• Input material
***
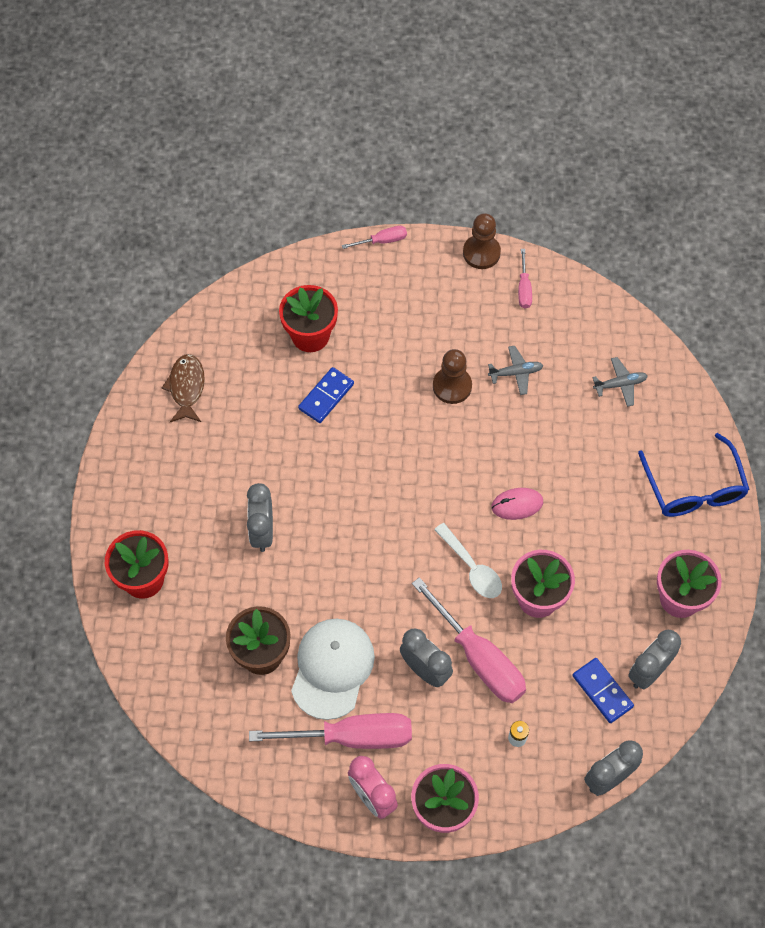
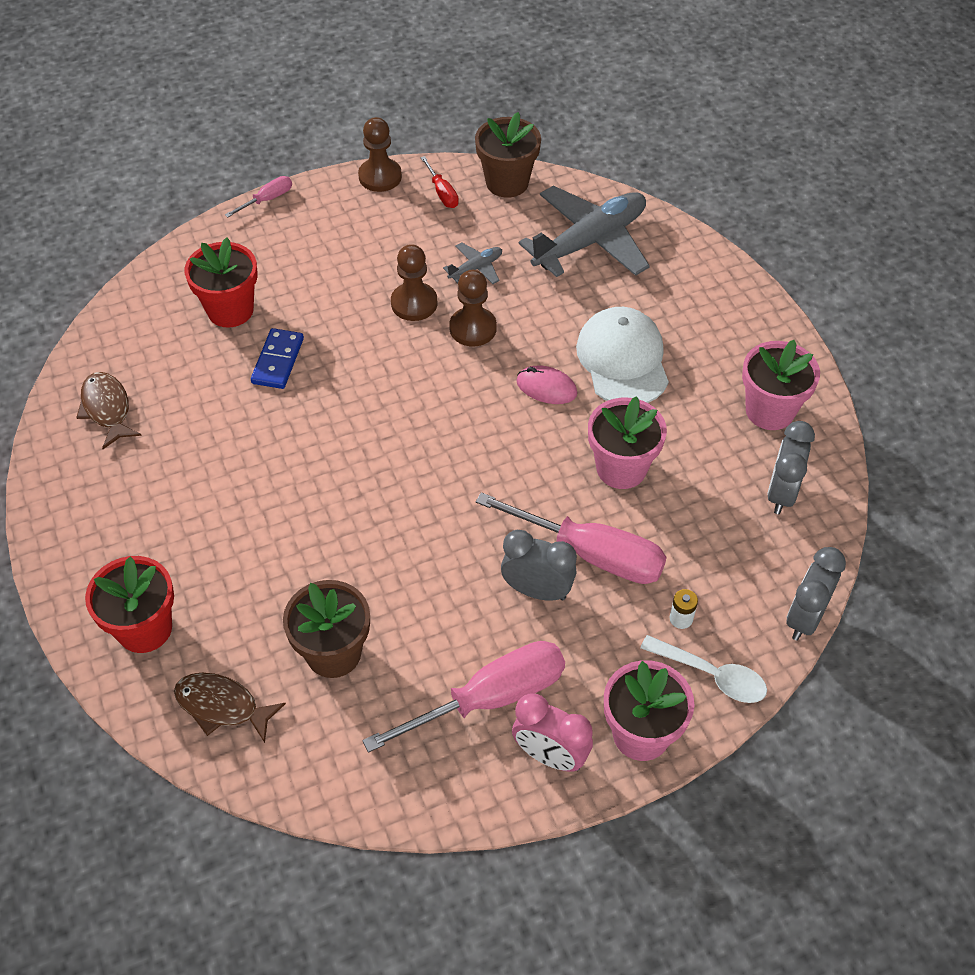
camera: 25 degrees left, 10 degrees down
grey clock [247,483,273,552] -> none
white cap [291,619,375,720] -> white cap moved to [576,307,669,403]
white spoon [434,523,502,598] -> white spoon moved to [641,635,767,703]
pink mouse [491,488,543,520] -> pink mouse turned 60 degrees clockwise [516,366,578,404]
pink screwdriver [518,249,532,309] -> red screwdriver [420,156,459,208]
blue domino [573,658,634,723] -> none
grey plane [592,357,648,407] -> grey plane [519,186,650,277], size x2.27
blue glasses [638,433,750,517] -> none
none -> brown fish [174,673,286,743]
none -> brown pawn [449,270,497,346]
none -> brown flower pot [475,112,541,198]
***
Using the material, count the lines where the word "blue" appears. Give the number by itself.

2